» Task objective
Render the text lines of the rows below as a JSON list of strings, one string per line, skipping blank lines. Leave the pictures out of the list.

Collected data entries:
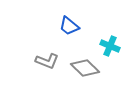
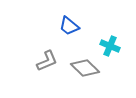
gray L-shape: rotated 45 degrees counterclockwise
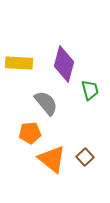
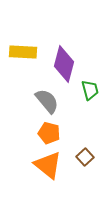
yellow rectangle: moved 4 px right, 11 px up
gray semicircle: moved 1 px right, 2 px up
orange pentagon: moved 19 px right; rotated 20 degrees clockwise
orange triangle: moved 4 px left, 6 px down
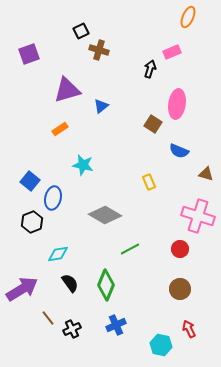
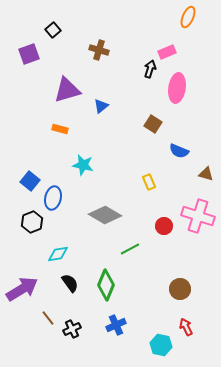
black square: moved 28 px left, 1 px up; rotated 14 degrees counterclockwise
pink rectangle: moved 5 px left
pink ellipse: moved 16 px up
orange rectangle: rotated 49 degrees clockwise
red circle: moved 16 px left, 23 px up
red arrow: moved 3 px left, 2 px up
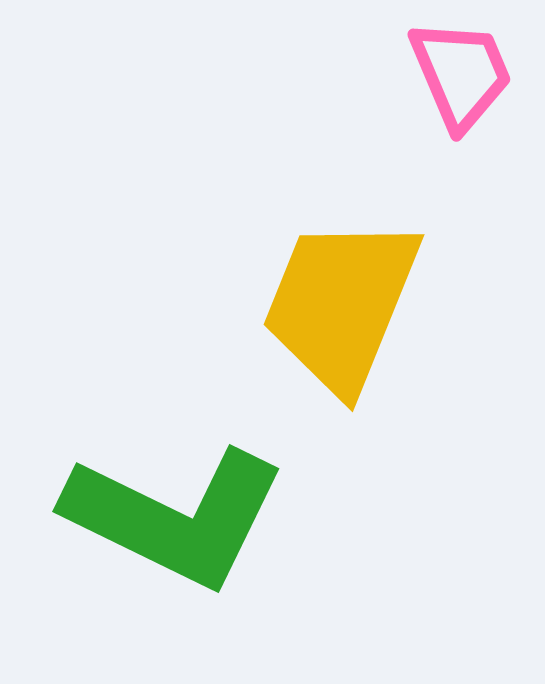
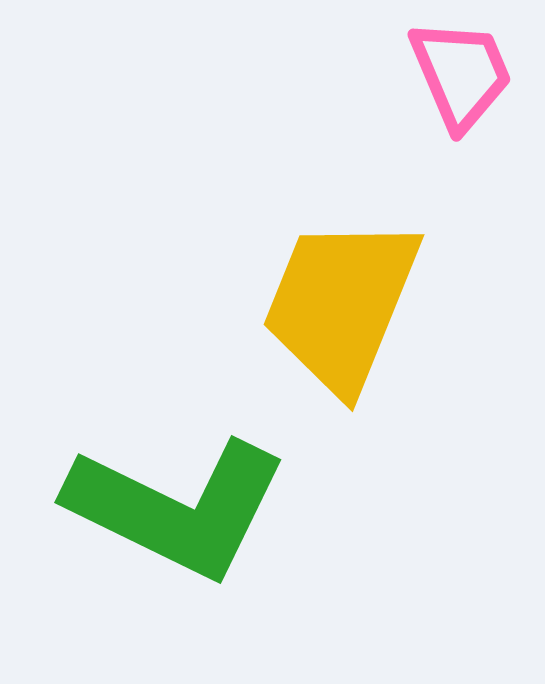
green L-shape: moved 2 px right, 9 px up
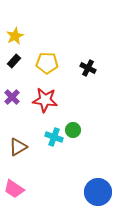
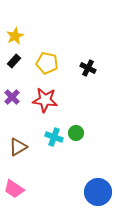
yellow pentagon: rotated 10 degrees clockwise
green circle: moved 3 px right, 3 px down
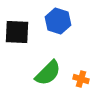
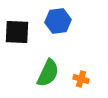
blue hexagon: rotated 25 degrees counterclockwise
green semicircle: rotated 20 degrees counterclockwise
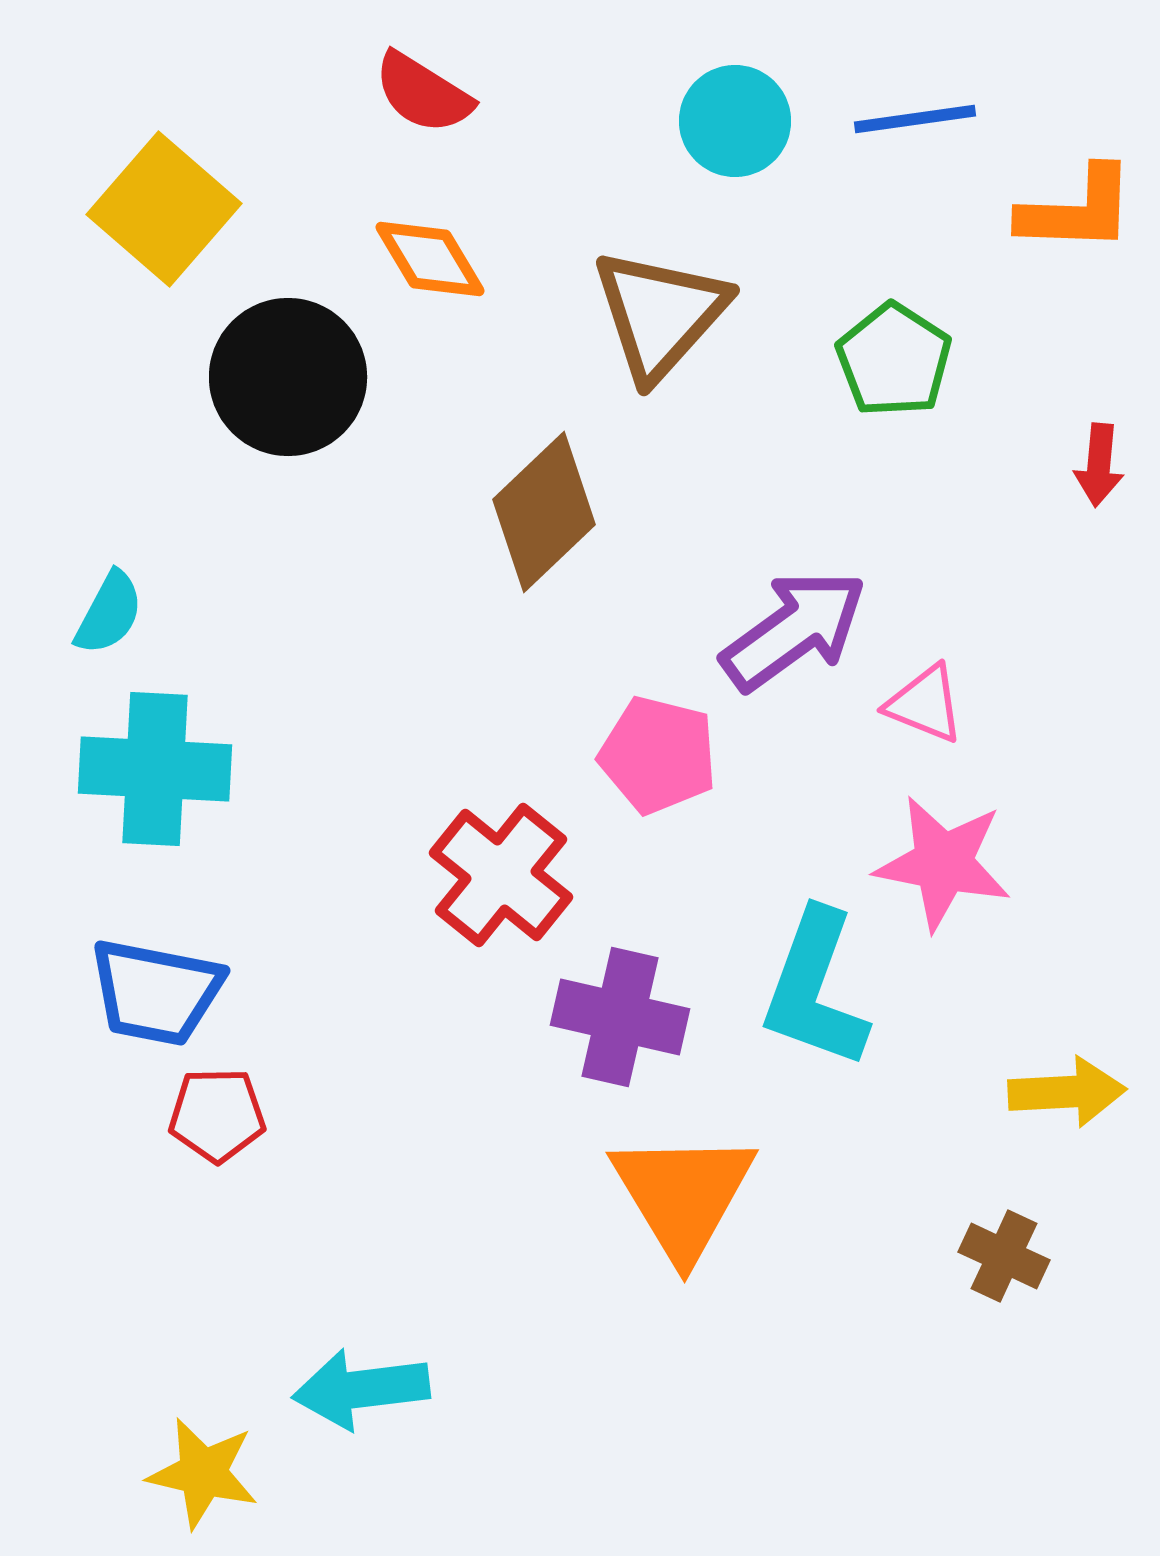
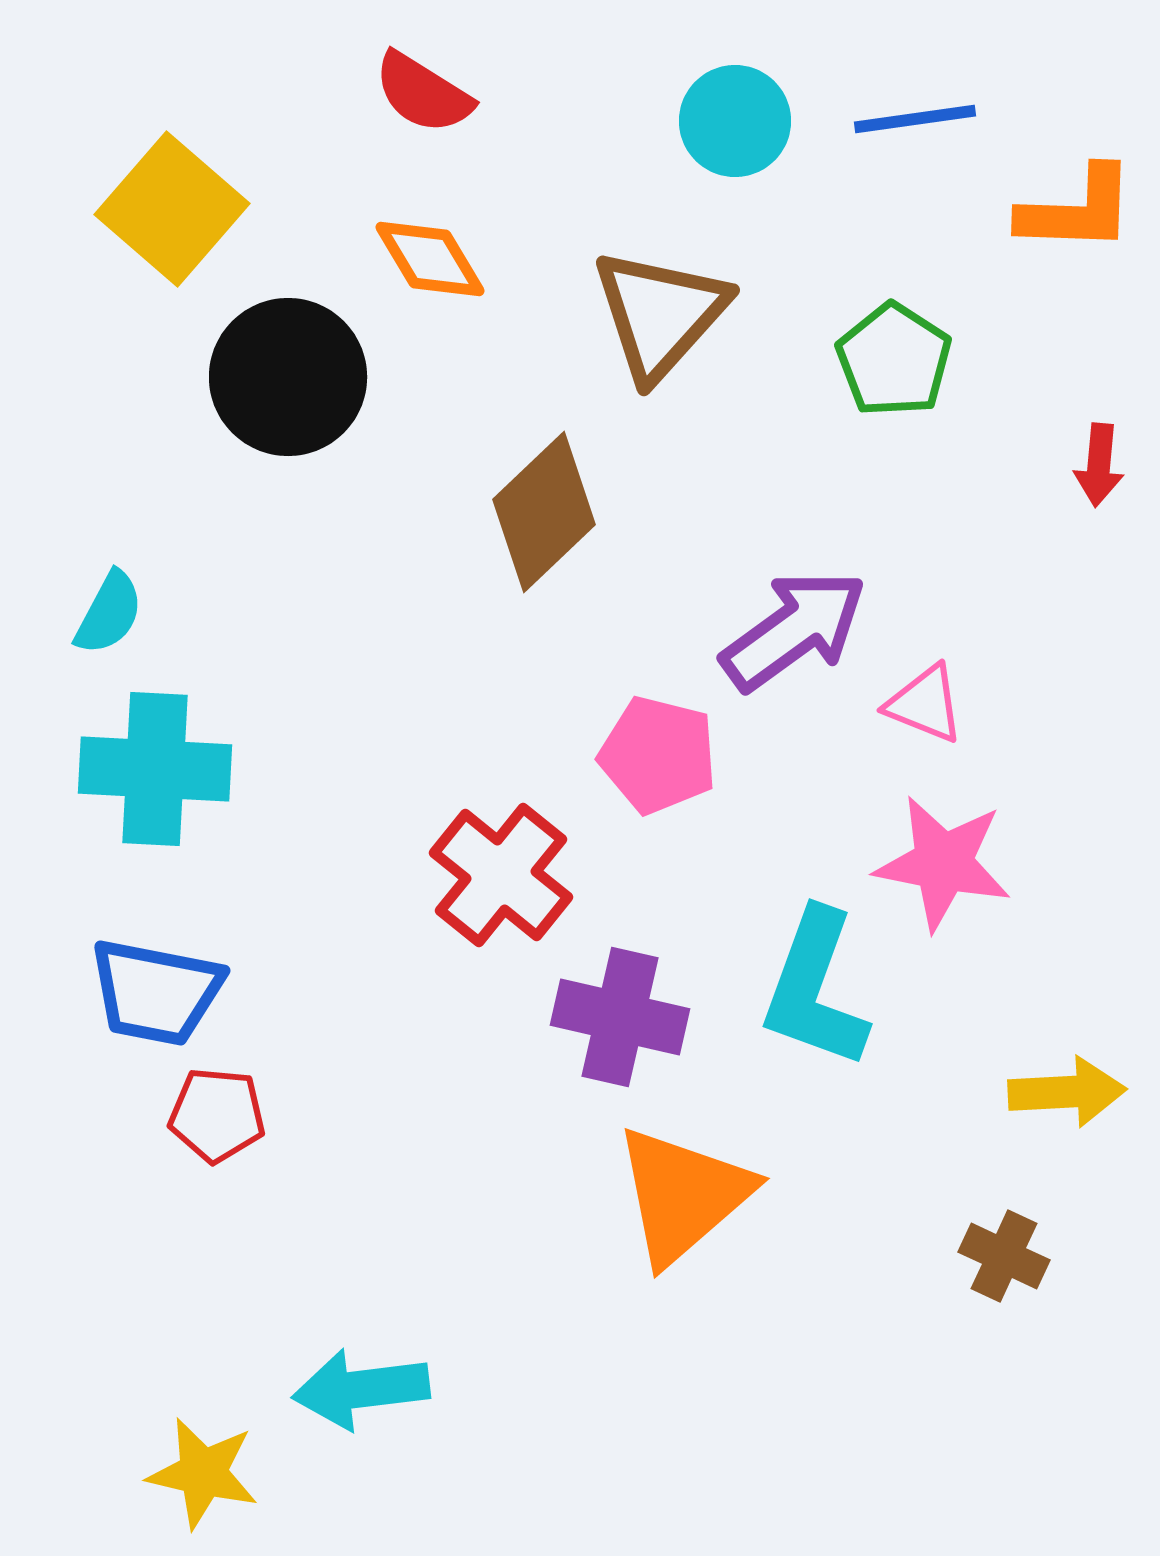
yellow square: moved 8 px right
red pentagon: rotated 6 degrees clockwise
orange triangle: rotated 20 degrees clockwise
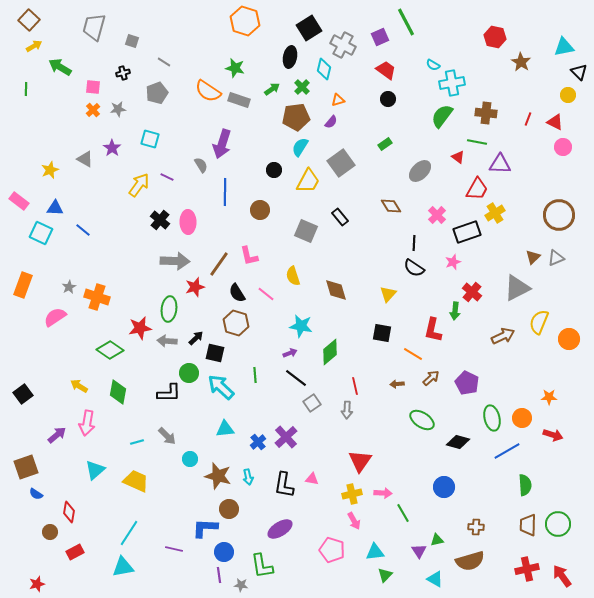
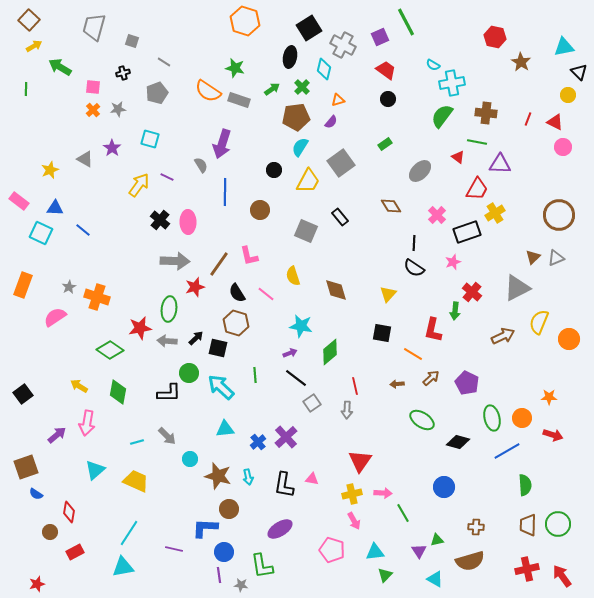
black square at (215, 353): moved 3 px right, 5 px up
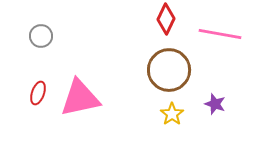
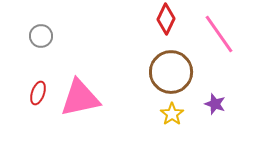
pink line: moved 1 px left; rotated 45 degrees clockwise
brown circle: moved 2 px right, 2 px down
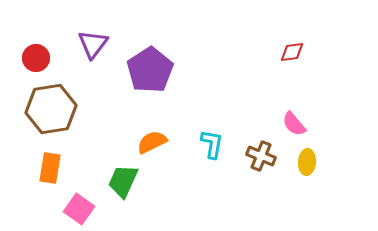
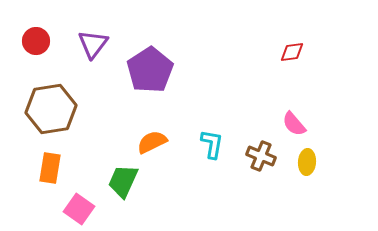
red circle: moved 17 px up
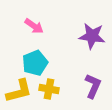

» Task output
[
  "gray L-shape: rotated 45 degrees counterclockwise",
  "yellow rectangle: moved 4 px right, 11 px up",
  "gray semicircle: moved 1 px right, 2 px up",
  "orange pentagon: moved 19 px right; rotated 20 degrees clockwise",
  "orange triangle: moved 4 px left, 6 px down",
  "black square: moved 28 px left, 1 px up; rotated 14 degrees counterclockwise",
  "pink rectangle: moved 5 px left",
  "pink ellipse: moved 16 px up",
  "orange rectangle: rotated 49 degrees clockwise",
  "red circle: moved 16 px left, 23 px up",
  "red arrow: moved 3 px left, 2 px up",
  "green L-shape: moved 2 px right, 9 px up",
  "yellow pentagon: rotated 10 degrees clockwise",
  "green circle: moved 3 px right, 3 px down",
  "blue hexagon: rotated 25 degrees counterclockwise",
  "green semicircle: rotated 20 degrees counterclockwise",
  "yellow square: moved 8 px right",
  "red pentagon: rotated 6 degrees clockwise",
  "orange triangle: rotated 20 degrees clockwise",
  "black square at (215, 353): moved 3 px right, 5 px up",
  "pink line: moved 1 px left; rotated 45 degrees clockwise",
  "brown circle: moved 2 px right, 2 px down",
  "red circle: moved 17 px up"
]